* [REQUIREMENT] Only the text of the records belongs in the answer, copied exactly, with every picture omitted.

* [EXERCISE MATERIAL]

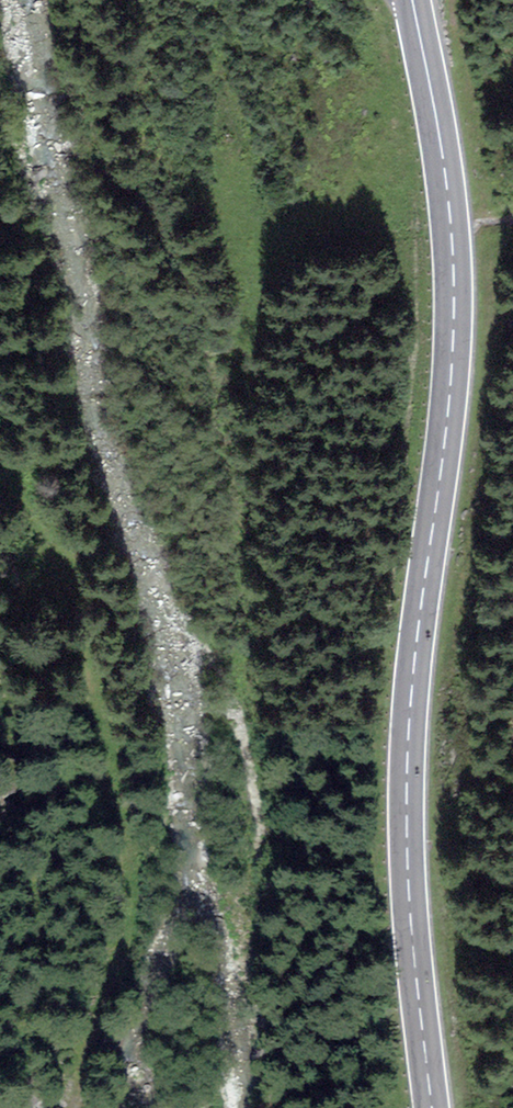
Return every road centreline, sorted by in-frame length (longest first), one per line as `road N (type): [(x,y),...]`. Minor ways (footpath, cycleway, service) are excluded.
road 1 (primary): [(432,1107),(407,843),(410,710),(445,429),(453,214),(414,0)]
road 2 (track): [(67,1107),(85,1018),(123,946),(128,869),(102,776),(89,669),(73,637),(73,593),(0,449)]

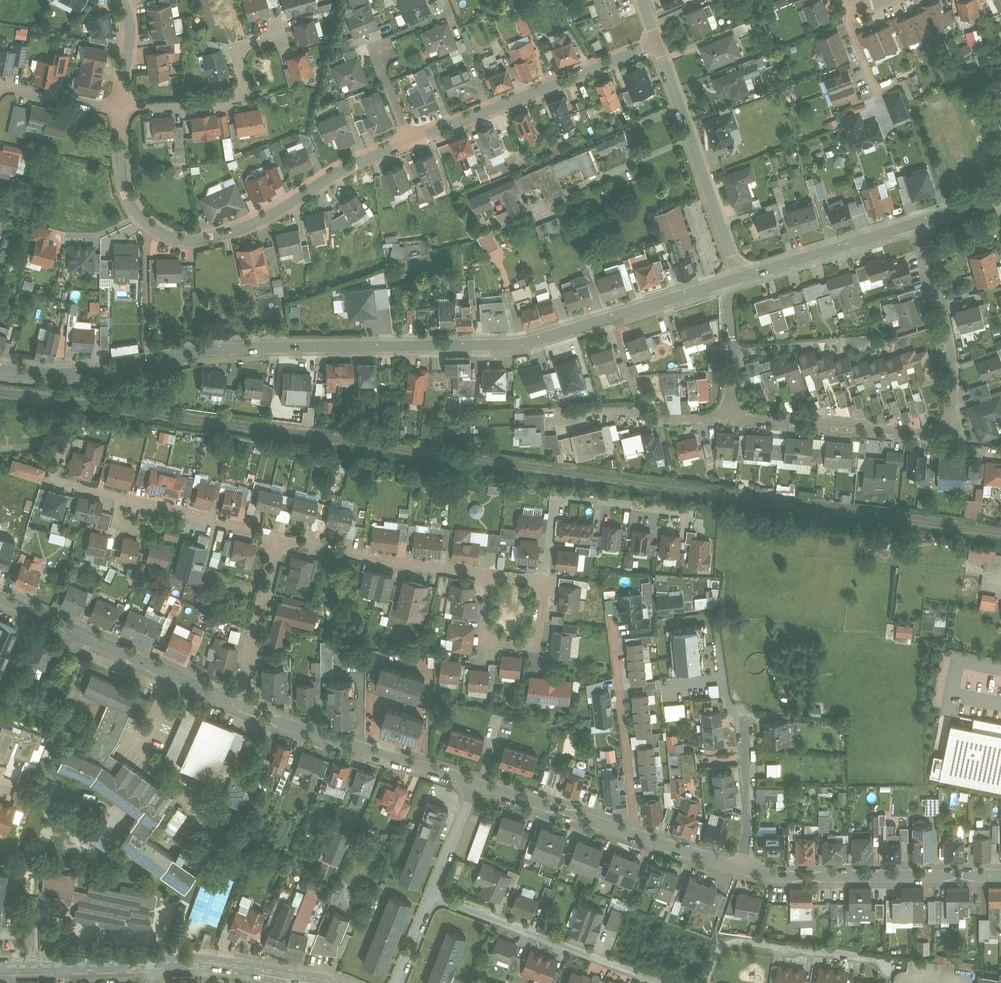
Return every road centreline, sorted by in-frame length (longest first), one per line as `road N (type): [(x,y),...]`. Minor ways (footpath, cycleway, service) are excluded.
road 1 (residential): [(730,281),(517,344),(224,349),(98,375),(0,368)]
road 2 (residential): [(731,416),(932,434),(951,425),(943,327),(917,223)]
road 3 (residential): [(409,141),(251,225),(190,241),(147,225),(132,208),(120,160),(121,108)]
road 4 (residential): [(656,44),(409,141)]
road 5 (residential): [(740,867),(802,876),(1000,876)]
road 6 (residential): [(0,597),(236,704)]
road 7 (residential): [(236,704),(475,783)]
road 8 (residential): [(656,44),(731,256),(730,281)]
road 9 (residential): [(432,895),(663,982)]
road 10 (residential): [(704,982),(721,940),(904,964)]
road 11 (residential): [(121,108),(244,96),(233,48),(278,33)]
road 12 (residential): [(278,537),(491,574)]
road 13 (residential): [(631,832),(613,617)]
road 14 (residential): [(689,512),(562,497),(543,579)]
road 15 (residential): [(917,223),(730,281)]
road 16 (residential): [(543,579),(535,645),(484,639),(491,574)]
road 17 (residential): [(334,982),(214,961),(155,963)]
road 18 (residential): [(236,704),(278,537)]
road 19 (residential): [(569,419),(629,408),(652,419),(731,416)]
road 20 (residential): [(475,783),(631,832)]
road 21 (residential): [(740,867),(747,804),(739,710)]
road 22 (residential): [(155,963),(0,967)]
road 23 (residential): [(731,416),(730,281)]
road 24 (residential): [(278,537),(154,507)]
road 25 (residential): [(121,108),(0,85)]

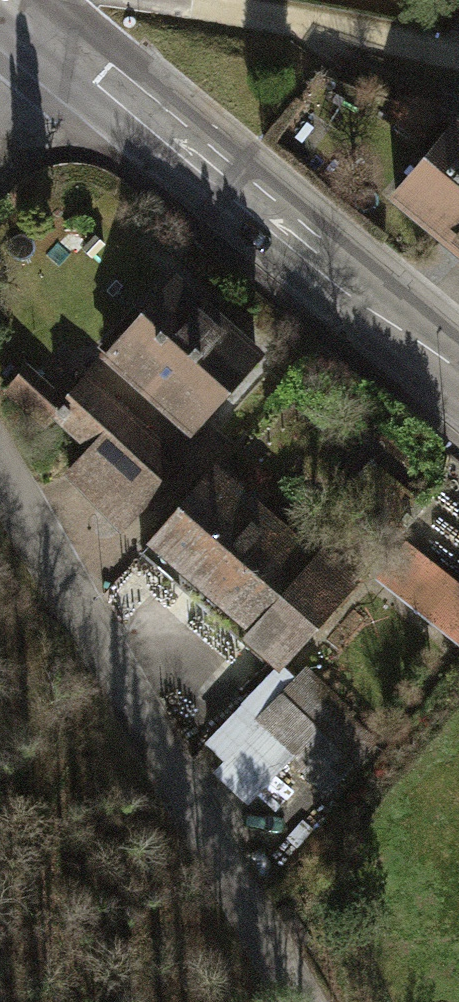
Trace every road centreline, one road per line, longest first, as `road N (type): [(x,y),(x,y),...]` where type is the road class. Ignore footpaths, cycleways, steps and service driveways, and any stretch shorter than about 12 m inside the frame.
road 1 (residential): [(298,1001),(0,484)]
road 2 (tertiary): [(69,45),(458,380)]
road 3 (track): [(181,0),(458,56)]

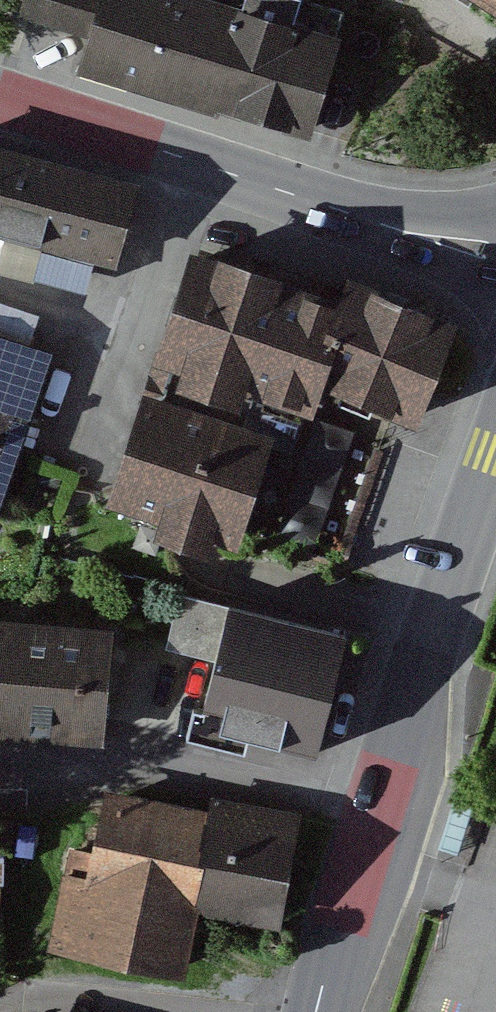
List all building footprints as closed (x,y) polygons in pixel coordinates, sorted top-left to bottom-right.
[(356,24),(283,0),(35,0),(31,12),(92,31),(83,59),(320,135),(356,24)] [(495,10),(495,0),(480,0),(495,10)] [(0,146),(0,248),(35,259),(40,244),(113,267),(138,189),(0,146)] [(411,437),(458,316),(347,273),(333,308),(204,258),(159,375),(307,432),(319,402),(411,437)] [(0,334),(0,524),(59,355),(0,334)] [(276,443),(153,395),(110,506),(234,553),(276,443)] [(269,612),(217,599),(189,709),(309,739),(328,663),(260,646),(269,612)] [(113,628),(0,618),(0,739),(102,748),(113,628)] [(248,933),(286,804),(221,785),(215,808),(119,780),(71,947),(188,981),(205,921),(248,933)] [(8,939),(8,826),(0,826),(0,939),(8,939)]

* [ANSWER FOR THIS EXERCISE]
Return every road centreline, sorted by in-frame length (longest first), one per line as `road N (type): [(x,y),...]`. Minor ways (footpath, cycleway, service) are excluded.
road 1 (primary): [(432,1107),(407,843),(410,710),(445,429),(453,214),(414,0)]
road 2 (track): [(67,1107),(85,1018),(123,946),(128,869),(102,776),(89,669),(73,637),(73,593),(0,449)]

Return every road centreline, sorted by in-frame length (longest first), one per line as `road N (type): [(x,y),...]`. Minor ways (footpath, cycleway, service) are excluded.
road 1 (residential): [(730,281),(517,344),(224,349),(98,375),(0,368)]
road 2 (residential): [(731,416),(932,434),(951,425),(943,327),(917,223)]
road 3 (residential): [(409,141),(251,225),(190,241),(147,225),(132,208),(120,160),(121,108)]
road 4 (residential): [(656,44),(409,141)]
road 5 (residential): [(740,867),(802,876),(1000,876)]
road 6 (residential): [(0,597),(236,704)]
road 7 (residential): [(236,704),(475,783)]
road 8 (residential): [(656,44),(731,256),(730,281)]
road 9 (residential): [(432,895),(663,982)]
road 10 (residential): [(704,982),(721,940),(904,964)]
road 11 (residential): [(121,108),(244,96),(233,48),(278,33)]
road 12 (residential): [(278,537),(491,574)]
road 13 (residential): [(631,832),(613,617)]
road 14 (residential): [(689,512),(562,497),(543,579)]
road 15 (residential): [(917,223),(730,281)]
road 16 (residential): [(543,579),(535,645),(484,639),(491,574)]
road 17 (residential): [(334,982),(214,961),(155,963)]
road 18 (residential): [(236,704),(278,537)]
road 19 (residential): [(569,419),(629,408),(652,419),(731,416)]
road 20 (residential): [(475,783),(631,832)]
road 21 (residential): [(740,867),(747,804),(739,710)]
road 22 (residential): [(155,963),(0,967)]
road 23 (residential): [(731,416),(730,281)]
road 24 (residential): [(278,537),(154,507)]
road 25 (residential): [(121,108),(0,85)]

Trace every road centreline, one road per line, longest first, as `road N (type): [(x,y),(x,y),...]` where type is the road class. Ignore footpaths, cycleways, steps and service driveways, and any stretch shorter than about 12 m inside the frame.
road 1 (residential): [(298,1001),(0,484)]
road 2 (tertiary): [(69,45),(458,380)]
road 3 (track): [(181,0),(458,56)]

List all building footprints as closed (x,y) polygons in pixel coordinates, sorted top-left to bottom-right.
[(356,24),(283,0),(35,0),(31,12),(92,31),(83,59),(320,135),(356,24)] [(495,10),(495,0),(480,0),(495,10)] [(0,146),(0,248),(35,259),(40,244),(113,267),(138,189),(0,146)] [(411,437),(458,316),(347,273),(333,308),(204,258),(159,375),(307,432),(319,402),(411,437)] [(0,334),(0,524),(59,355),(0,334)] [(276,443),(153,395),(110,506),(234,553),(276,443)] [(269,612),(217,599),(189,709),(309,739),(328,663),(260,646),(269,612)] [(113,628),(0,618),(0,739),(102,748),(113,628)] [(248,933),(286,804),(221,785),(215,808),(119,780),(71,947),(188,981),(205,921),(248,933)] [(8,939),(8,826),(0,826),(0,939),(8,939)]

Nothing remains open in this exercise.